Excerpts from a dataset
# # # #
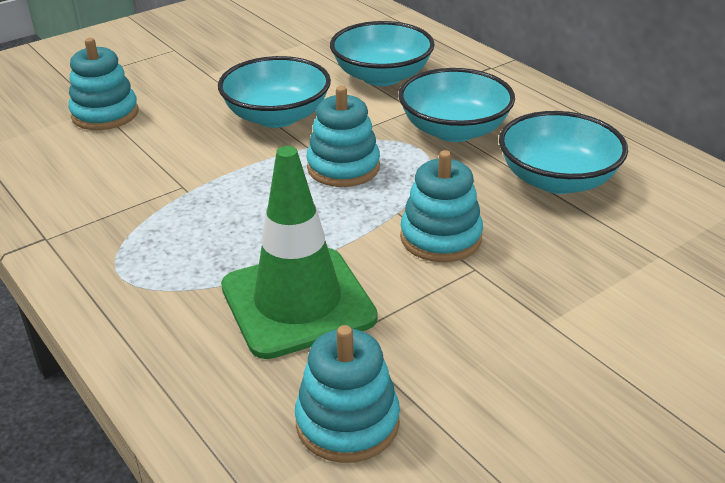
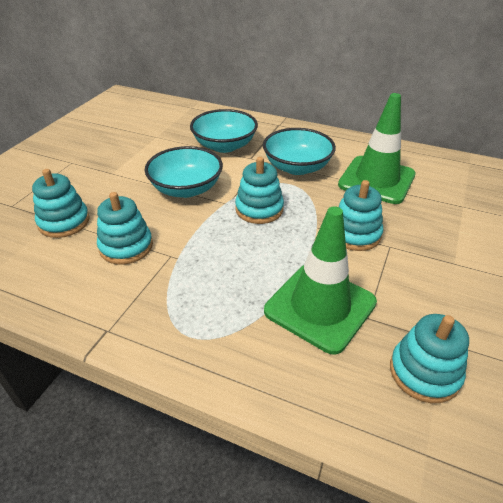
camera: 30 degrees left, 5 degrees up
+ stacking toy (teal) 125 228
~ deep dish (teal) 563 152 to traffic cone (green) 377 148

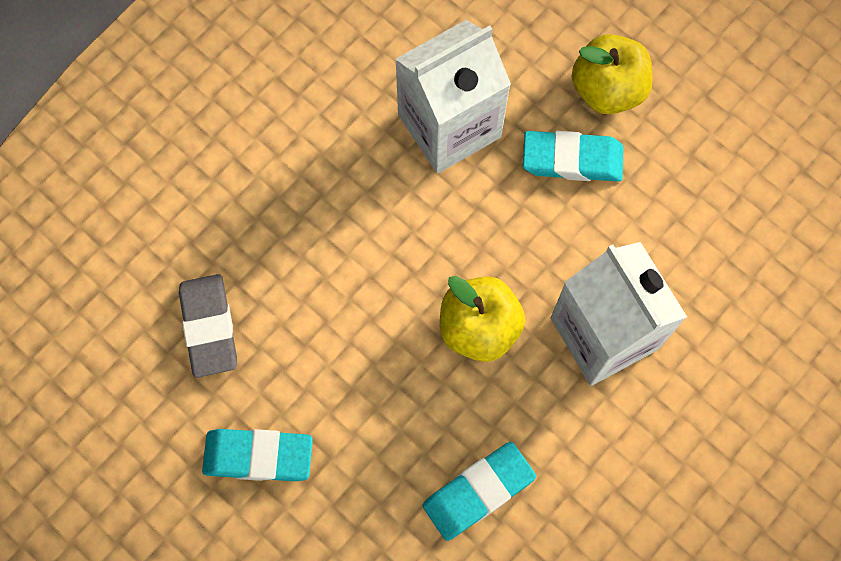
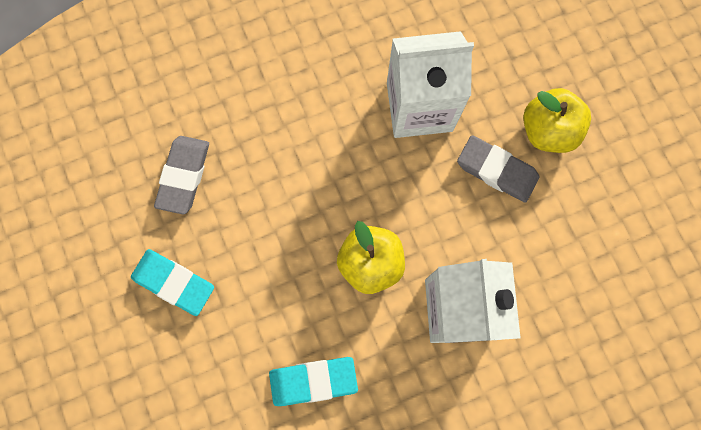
camera: 25 degrees right, 5 degrees up
~ gum eraser (teal) 573 156 to gum eraser (grey) 498 168

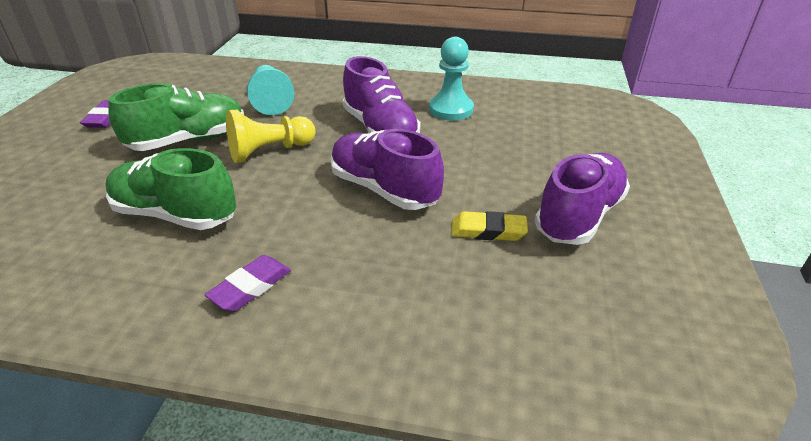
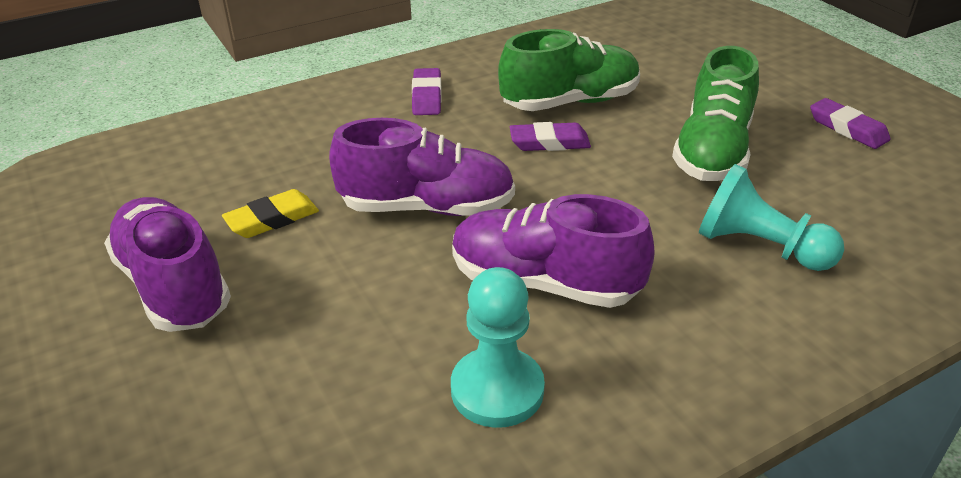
camera: 140 degrees right, 0 degrees up
- chess pawn (yellow) 271 136
+ gum eraser (purple) 550 136
~ lace-up shoe (purple) 582 199 = 167 264 150 degrees clockwise

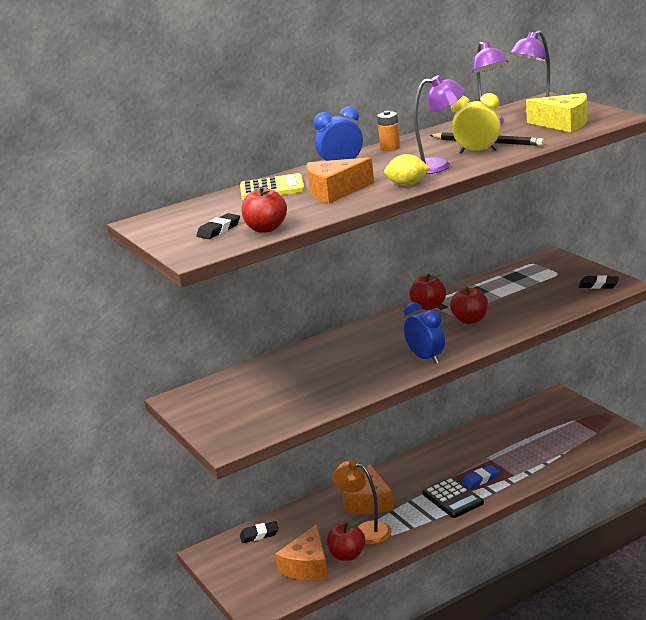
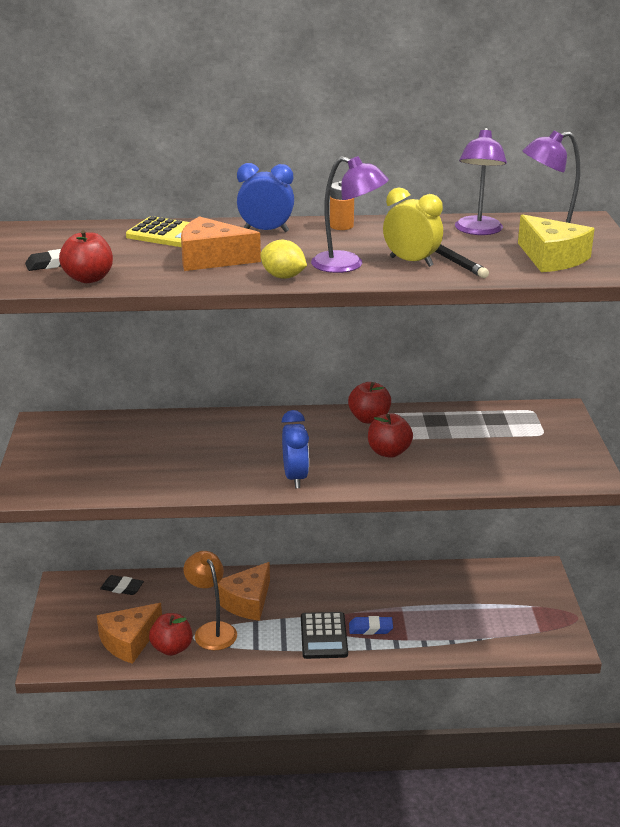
camera: 25 degrees right, 5 degrees up
- gum eraser (black) 599 282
# # # #
• [WHAT IS BEING ASKED] Write only the number of lines above that contain "degrees".

• [TASK OUTPUT] 5